Extract, verbatim, all lines starting at the one containing "(263, 276) = (548, 136): white" and ending with the final line of the listing, and no others.

**COLLECTED MATERIAL**:
= = =

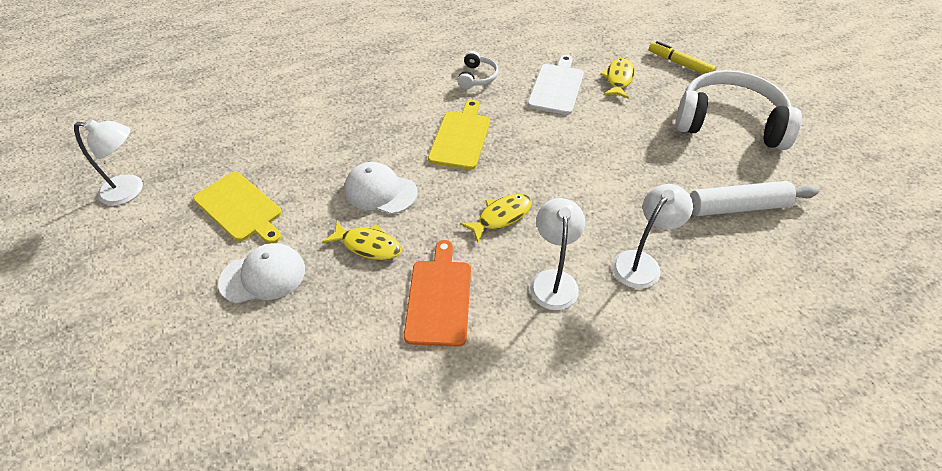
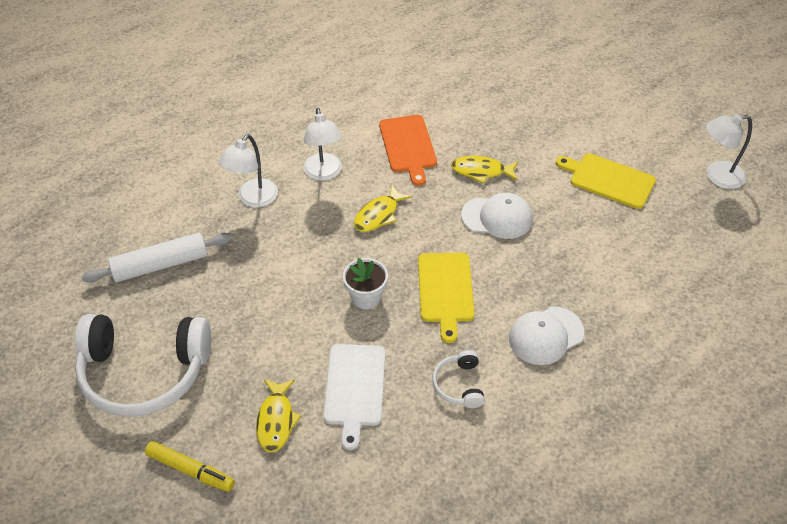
camera: 165 degrees right, 0 degrees up
(263, 276) = (548, 136): white cap -> white cap (546, 336)
(533, 144) = (366, 297): none -> white flower pot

= = =

**ANSWER BELOW**:
(263, 276) = (548, 136): white cap -> white cap (546, 336)
(533, 144) = (366, 297): none -> white flower pot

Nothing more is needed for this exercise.